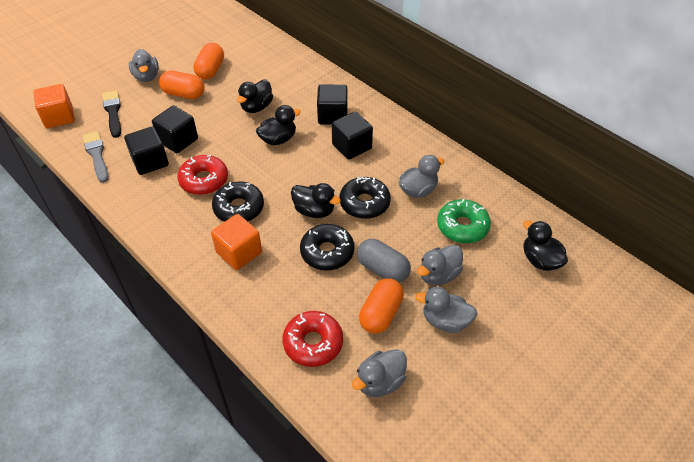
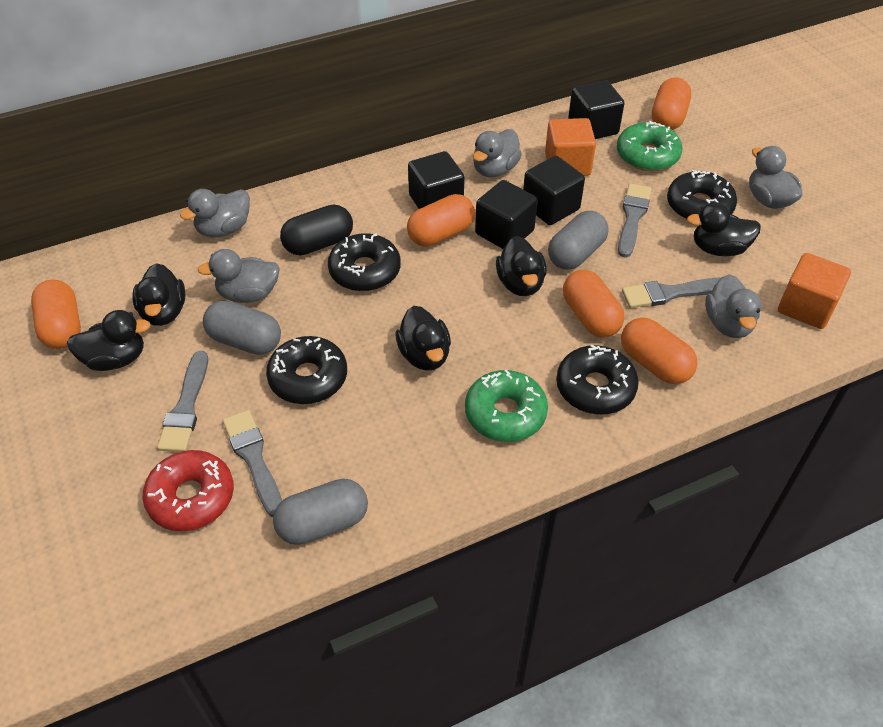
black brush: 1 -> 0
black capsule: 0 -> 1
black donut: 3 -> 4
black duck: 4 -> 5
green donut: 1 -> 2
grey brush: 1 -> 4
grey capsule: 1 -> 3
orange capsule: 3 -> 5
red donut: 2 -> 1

---

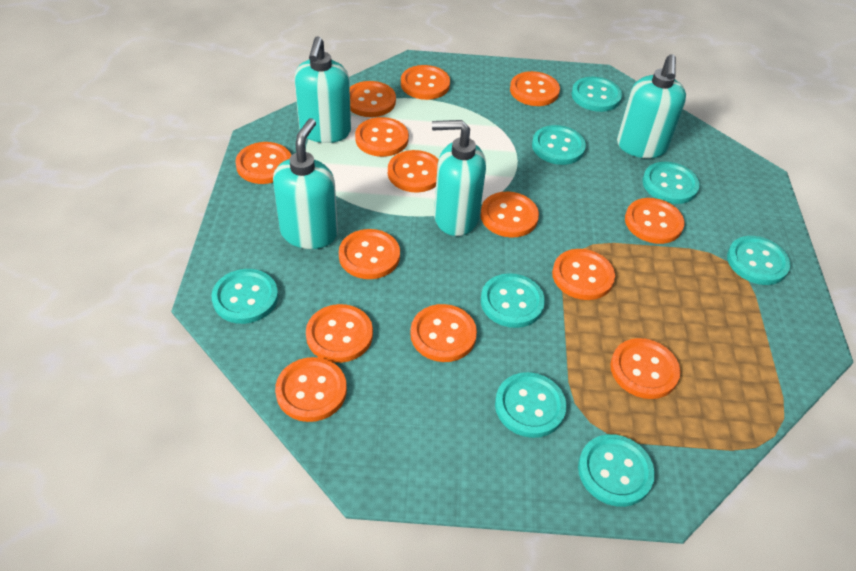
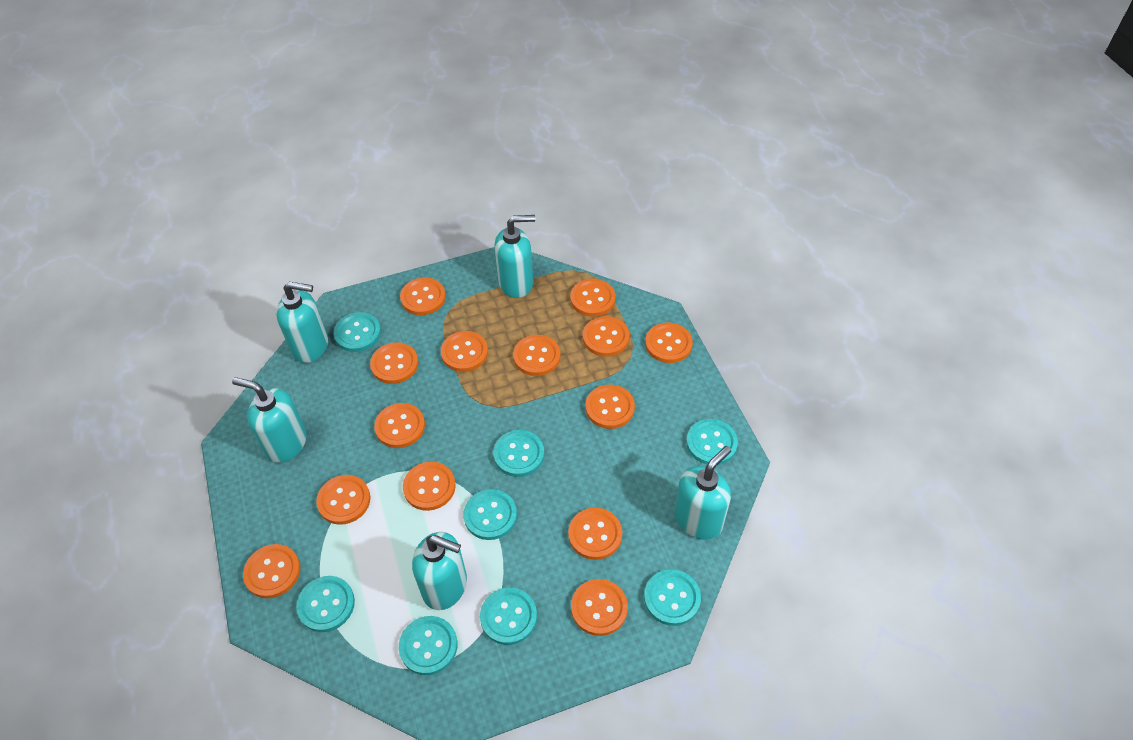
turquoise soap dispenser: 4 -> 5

### Brief
Copy out, from the data above, each line where the string "capsule" is present.

### Finished task
black capsule: 0 -> 1
grey capsule: 1 -> 3
orange capsule: 3 -> 5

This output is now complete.